**Problem statement:** Write out again, exactly, the lines below starting at the one with "AUDIO: DY-SV5W -> DFPlayer" and ending at the one with "KEYS pin K1: D0 -> RX".

──────── Supplied records ────────

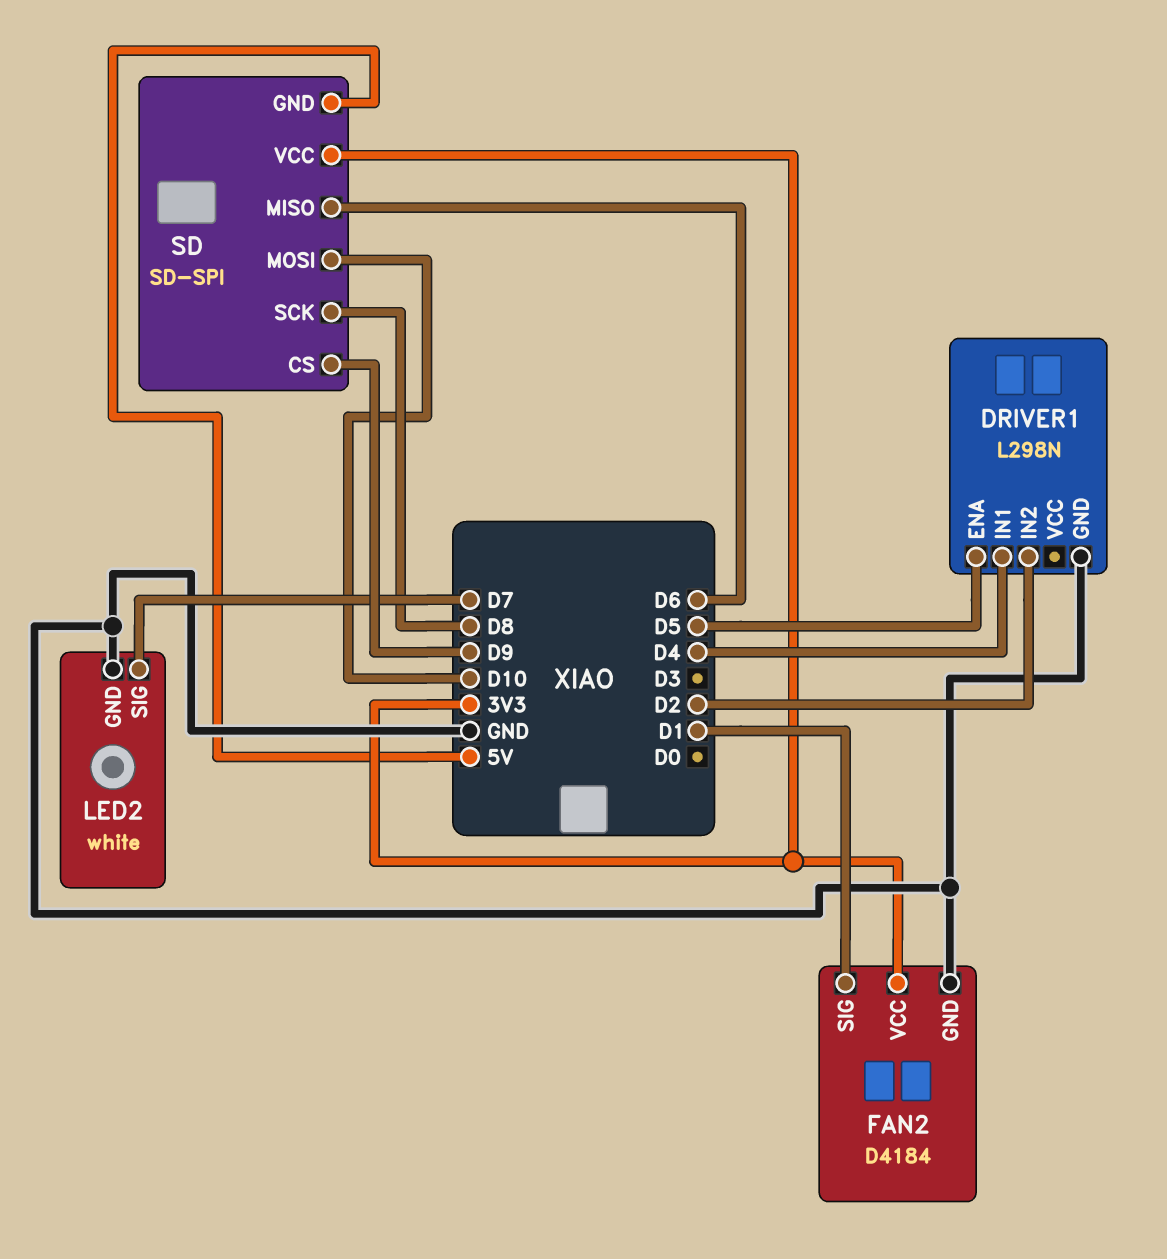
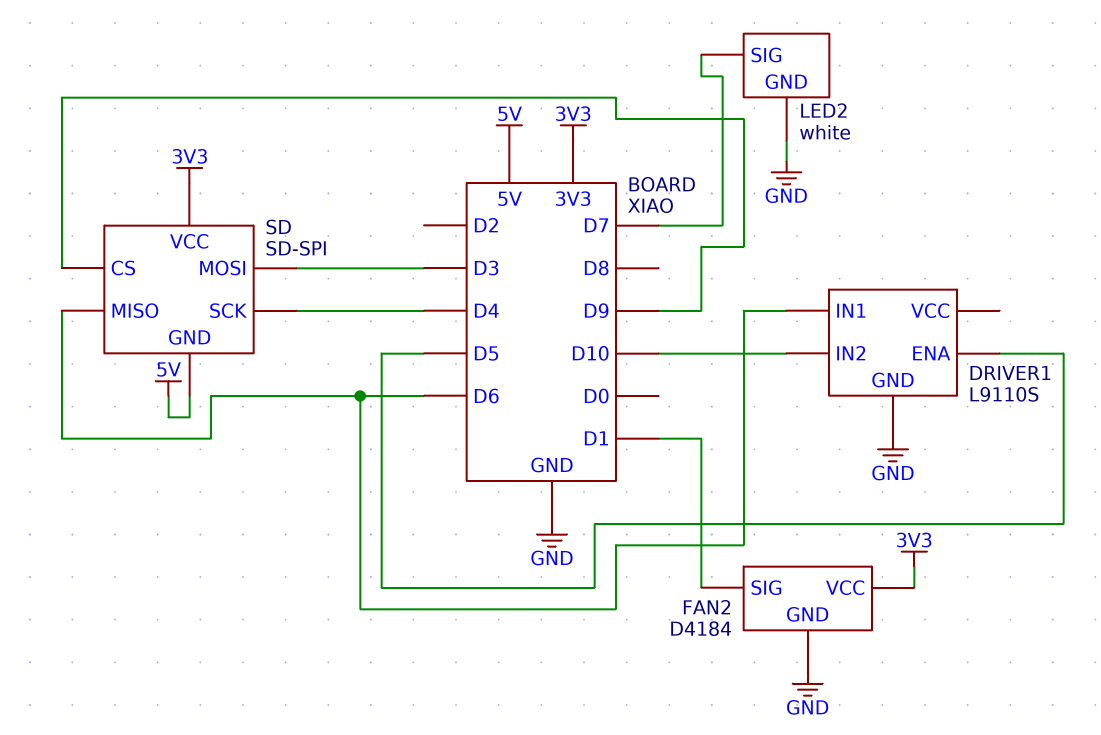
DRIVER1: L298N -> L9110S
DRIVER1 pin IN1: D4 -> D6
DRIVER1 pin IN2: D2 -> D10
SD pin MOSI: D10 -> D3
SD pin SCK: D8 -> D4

────────
──────── Supplied records ────────

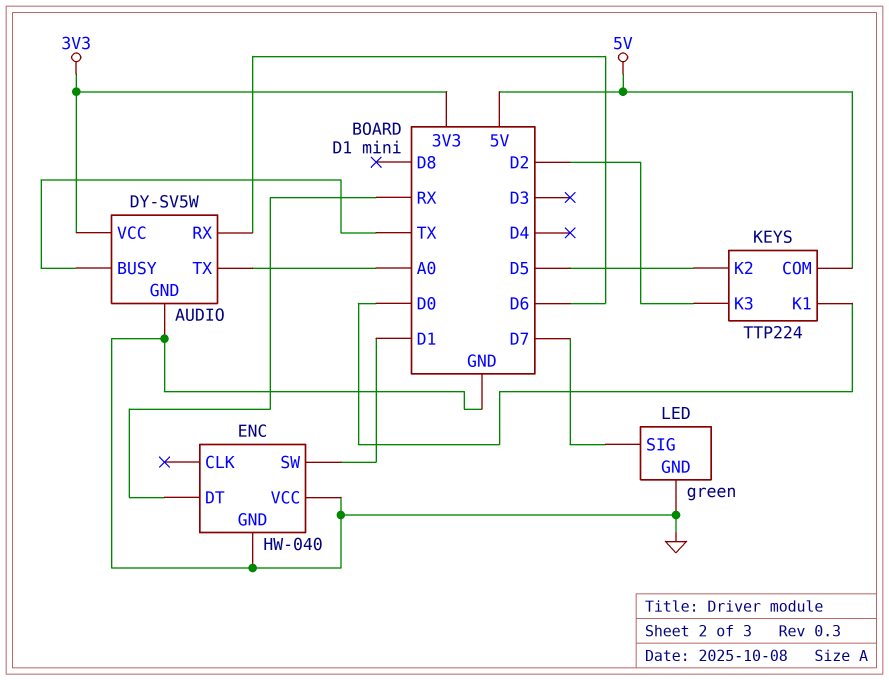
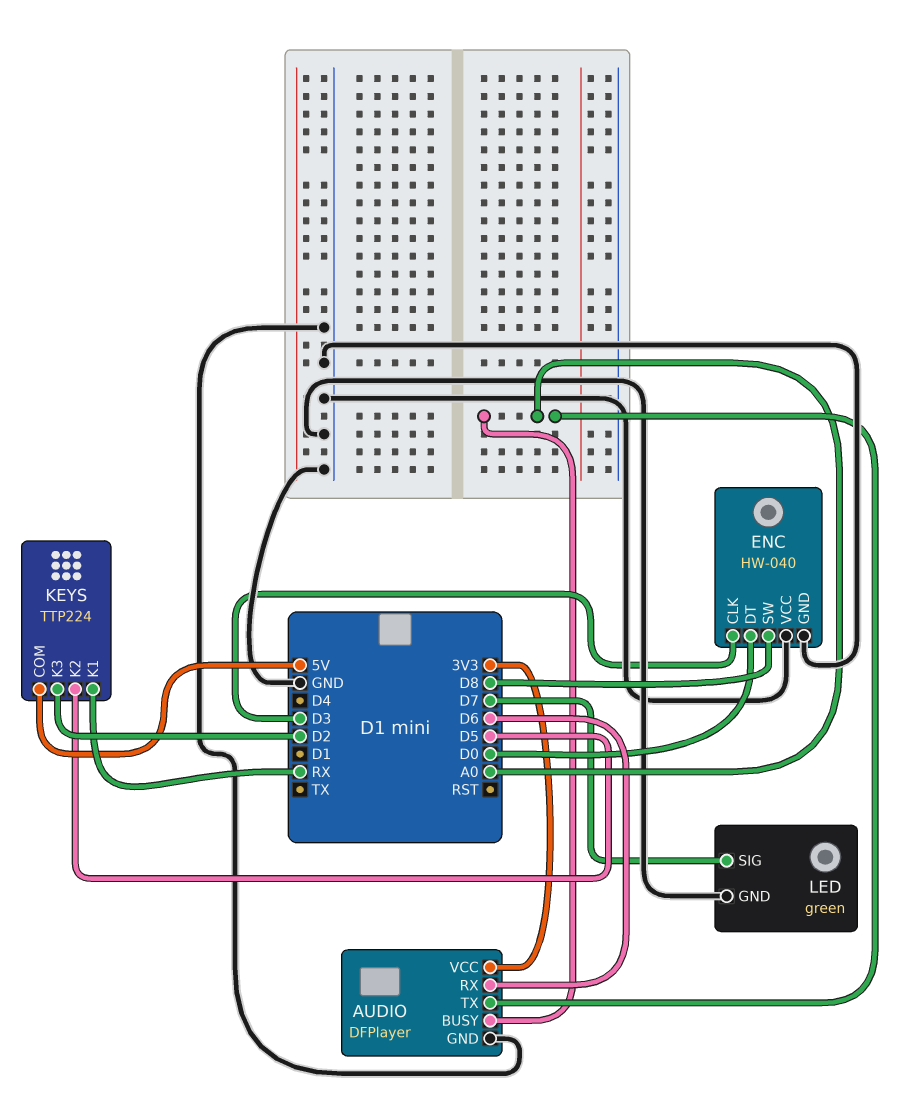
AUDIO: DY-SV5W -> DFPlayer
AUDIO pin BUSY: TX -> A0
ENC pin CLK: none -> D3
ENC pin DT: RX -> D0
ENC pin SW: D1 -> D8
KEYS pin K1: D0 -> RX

────────
──────── Supplied records ────────

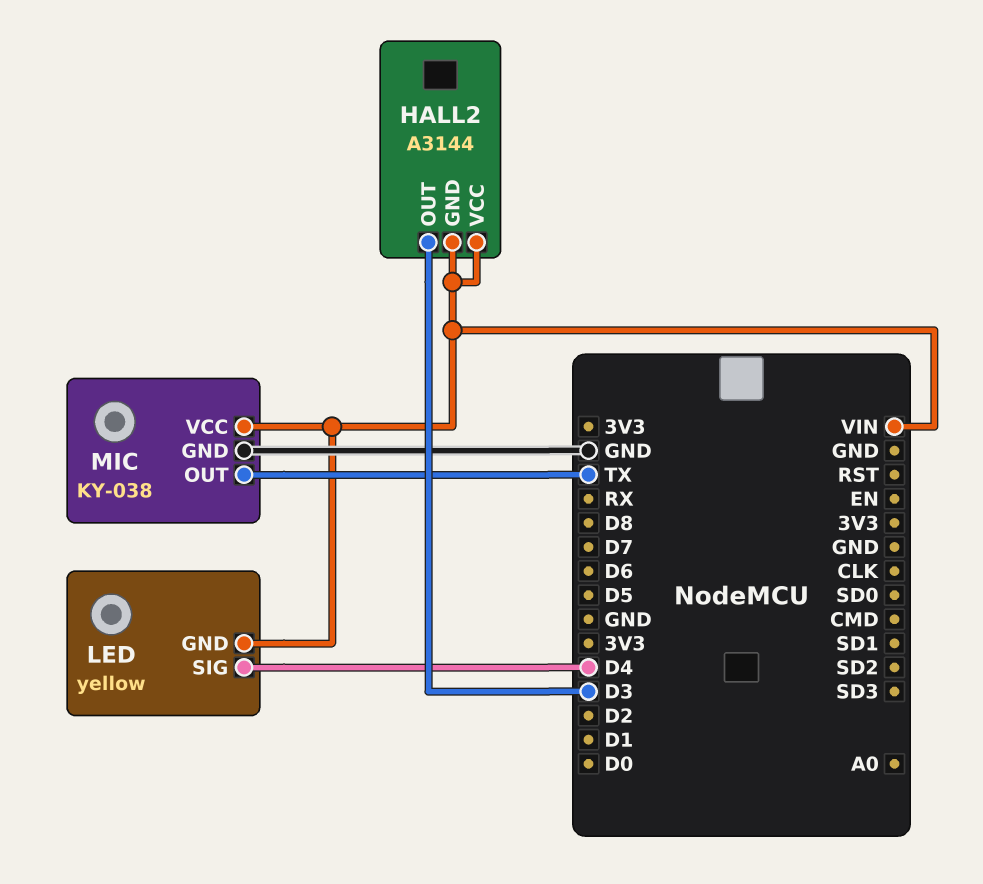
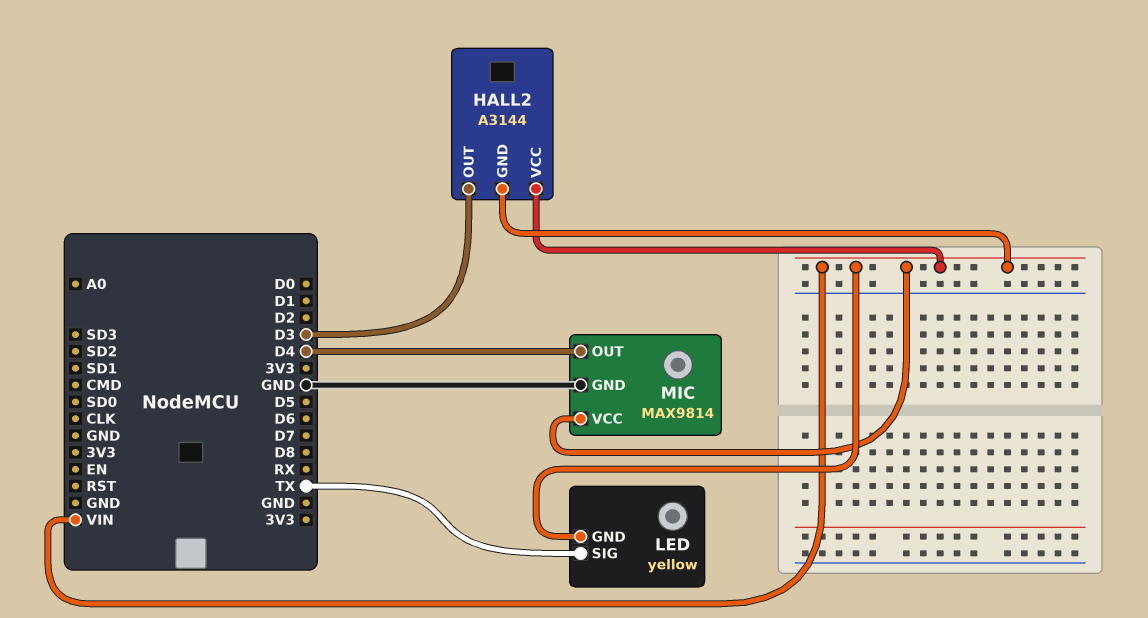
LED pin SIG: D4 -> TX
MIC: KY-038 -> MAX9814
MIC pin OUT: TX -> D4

────────

**Result of this exercise:**
AUDIO: DY-SV5W -> DFPlayer
AUDIO pin BUSY: TX -> A0
ENC pin CLK: none -> D3
ENC pin DT: RX -> D0
ENC pin SW: D1 -> D8
KEYS pin K1: D0 -> RX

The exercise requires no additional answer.